* _CONSIGNE_: Mettez à l'échelle les lignes allant de celle qui contient « Detect every labelled » jusqu'à la fin des lignes, cette première ligne et la dernière comprises. Recopiez-les toutes, demandes incluses, sans les images, en multipliant par 1,25 chaque coordonnée de pixel des réponses et en l'arrondissant à l'entier le plus proche, les demis vers le haut.

━━━ DONNÉES À UTILISER

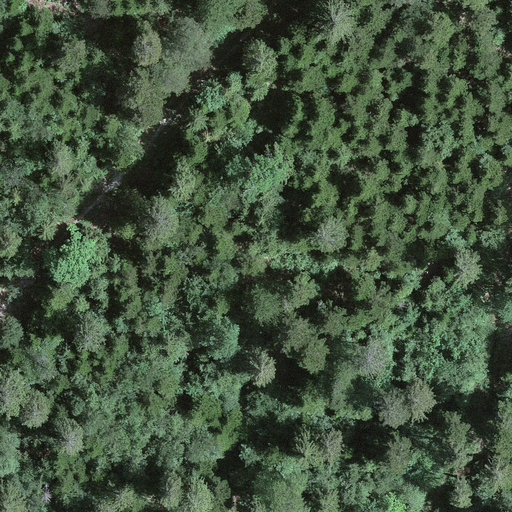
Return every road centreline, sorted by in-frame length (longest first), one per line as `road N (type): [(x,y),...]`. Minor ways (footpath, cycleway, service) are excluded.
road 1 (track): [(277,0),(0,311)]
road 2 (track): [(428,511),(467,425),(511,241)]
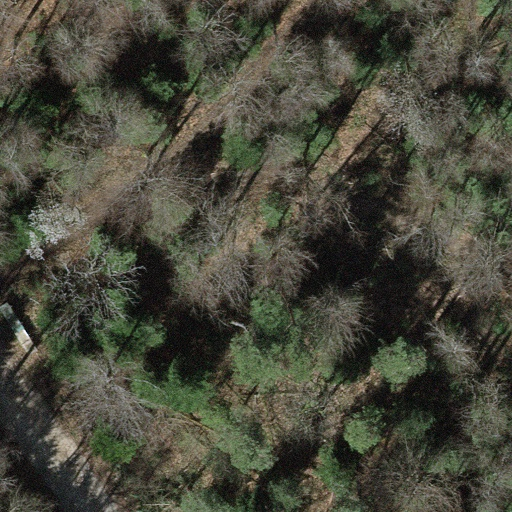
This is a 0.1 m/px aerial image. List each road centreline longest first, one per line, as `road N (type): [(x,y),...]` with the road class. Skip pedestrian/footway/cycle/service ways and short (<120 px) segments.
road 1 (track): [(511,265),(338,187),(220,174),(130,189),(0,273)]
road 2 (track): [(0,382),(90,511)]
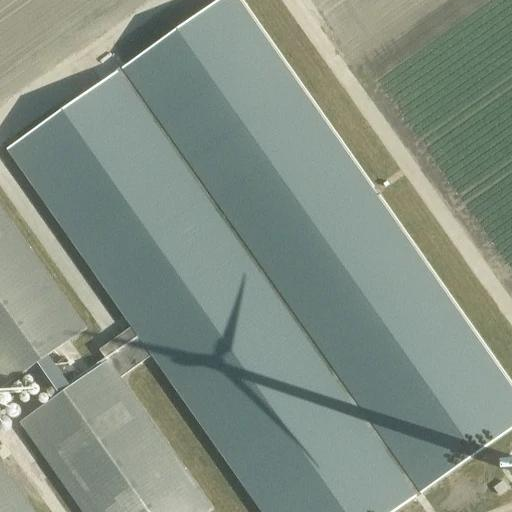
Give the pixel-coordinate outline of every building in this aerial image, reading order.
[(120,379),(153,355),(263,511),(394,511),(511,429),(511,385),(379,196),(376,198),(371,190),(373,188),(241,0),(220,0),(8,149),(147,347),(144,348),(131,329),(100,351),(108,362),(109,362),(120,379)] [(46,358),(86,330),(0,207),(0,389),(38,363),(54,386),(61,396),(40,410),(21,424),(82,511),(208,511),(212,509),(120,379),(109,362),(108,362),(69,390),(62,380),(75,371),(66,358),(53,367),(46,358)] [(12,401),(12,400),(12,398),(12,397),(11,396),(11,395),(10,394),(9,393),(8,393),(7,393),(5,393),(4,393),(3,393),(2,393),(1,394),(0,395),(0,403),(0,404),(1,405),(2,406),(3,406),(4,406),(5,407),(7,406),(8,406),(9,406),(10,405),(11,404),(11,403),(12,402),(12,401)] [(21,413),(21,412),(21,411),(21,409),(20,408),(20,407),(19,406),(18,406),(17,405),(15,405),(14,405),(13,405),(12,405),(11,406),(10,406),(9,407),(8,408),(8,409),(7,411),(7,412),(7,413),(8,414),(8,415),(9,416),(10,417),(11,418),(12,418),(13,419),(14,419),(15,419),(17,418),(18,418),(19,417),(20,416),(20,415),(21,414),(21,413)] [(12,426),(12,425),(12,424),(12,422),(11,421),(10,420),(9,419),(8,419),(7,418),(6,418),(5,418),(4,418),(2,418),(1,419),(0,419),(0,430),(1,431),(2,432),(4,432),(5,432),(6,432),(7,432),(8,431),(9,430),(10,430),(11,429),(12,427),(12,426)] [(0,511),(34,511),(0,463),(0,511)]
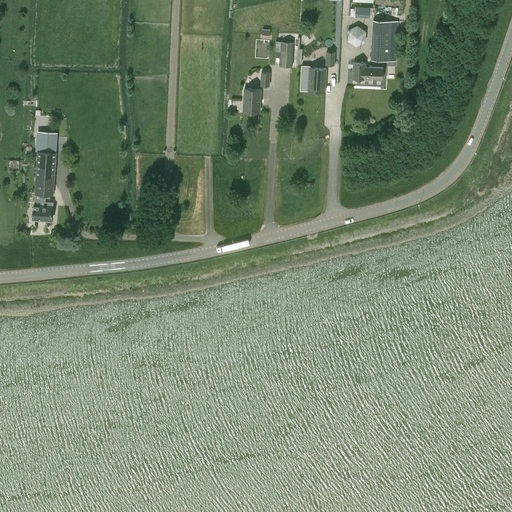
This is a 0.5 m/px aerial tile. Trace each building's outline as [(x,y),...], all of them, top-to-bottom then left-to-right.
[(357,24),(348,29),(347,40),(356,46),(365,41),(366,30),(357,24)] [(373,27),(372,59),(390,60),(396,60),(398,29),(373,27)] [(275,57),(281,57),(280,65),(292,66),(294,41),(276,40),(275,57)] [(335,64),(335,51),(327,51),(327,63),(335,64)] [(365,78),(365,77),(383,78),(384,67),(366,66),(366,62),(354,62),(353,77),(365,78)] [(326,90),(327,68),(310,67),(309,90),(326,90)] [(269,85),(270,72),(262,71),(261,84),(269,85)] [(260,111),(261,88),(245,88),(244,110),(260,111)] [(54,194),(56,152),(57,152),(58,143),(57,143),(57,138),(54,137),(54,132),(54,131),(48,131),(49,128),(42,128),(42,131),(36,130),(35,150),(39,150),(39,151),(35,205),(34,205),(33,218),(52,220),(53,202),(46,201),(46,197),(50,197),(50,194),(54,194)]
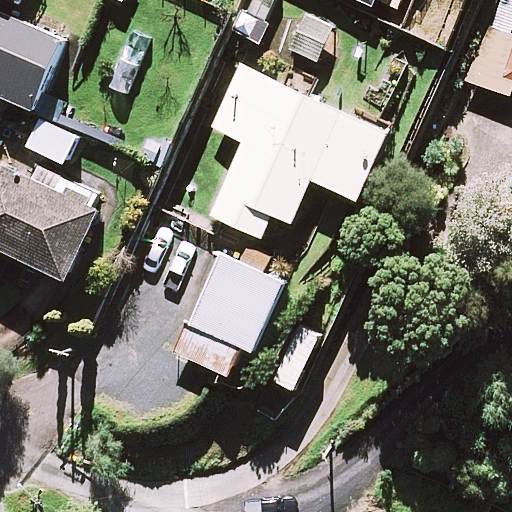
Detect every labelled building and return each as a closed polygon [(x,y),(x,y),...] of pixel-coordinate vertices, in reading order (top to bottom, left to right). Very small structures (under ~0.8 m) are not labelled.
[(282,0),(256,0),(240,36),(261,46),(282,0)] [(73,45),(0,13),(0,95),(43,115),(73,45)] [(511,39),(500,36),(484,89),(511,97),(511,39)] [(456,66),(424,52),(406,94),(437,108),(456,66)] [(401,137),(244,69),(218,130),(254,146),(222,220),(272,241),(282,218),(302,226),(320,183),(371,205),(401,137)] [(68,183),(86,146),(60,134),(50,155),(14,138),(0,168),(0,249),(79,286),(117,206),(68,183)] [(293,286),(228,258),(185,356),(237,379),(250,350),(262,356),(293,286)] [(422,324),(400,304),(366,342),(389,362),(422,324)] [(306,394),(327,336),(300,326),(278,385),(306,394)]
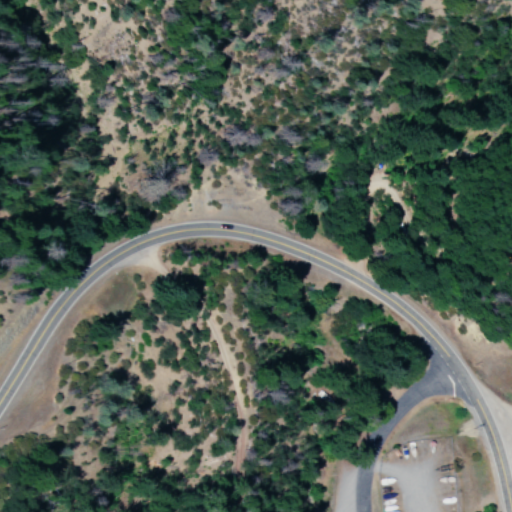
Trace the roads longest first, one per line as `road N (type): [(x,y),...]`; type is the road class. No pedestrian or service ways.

━━━━━━

* _CORRIGÉ_:
Detect every labelled building and return each as a closed polygon [(x,y),(x,y),...] of pixel-coordinate vertices, in reading order (top to bottom, left to right). Very small structures (under ~0.8 m) are not labelled.
[(353,0),(320,0),(300,45),(326,58),(353,0)] [(91,56),(0,16),(0,119),(54,144),(91,56)] [(639,49),(625,45),(605,111),(639,121),(639,49)] [(570,83),(530,65),(508,118),(546,135),(570,83)] [(501,171),(305,86),(273,163),(318,183),(278,275),(340,301),(353,273),(378,283),(400,229),(464,256),(501,171)] [(85,229),(108,183),(75,168),(63,194),(18,173),(0,210),(0,311),(99,358),(146,258),(85,229)] [(366,358),(285,323),(231,445),(296,474),(313,438),(328,445),(366,358)] [(528,405),(500,380),(458,428),(486,453),(528,405)] [(383,493),(409,420),(375,408),(348,481),(383,493)]
Trace the roads longest first, one per line as `road N (type): [(x,y),...]`; type is the road class. No pedestrian or service ways.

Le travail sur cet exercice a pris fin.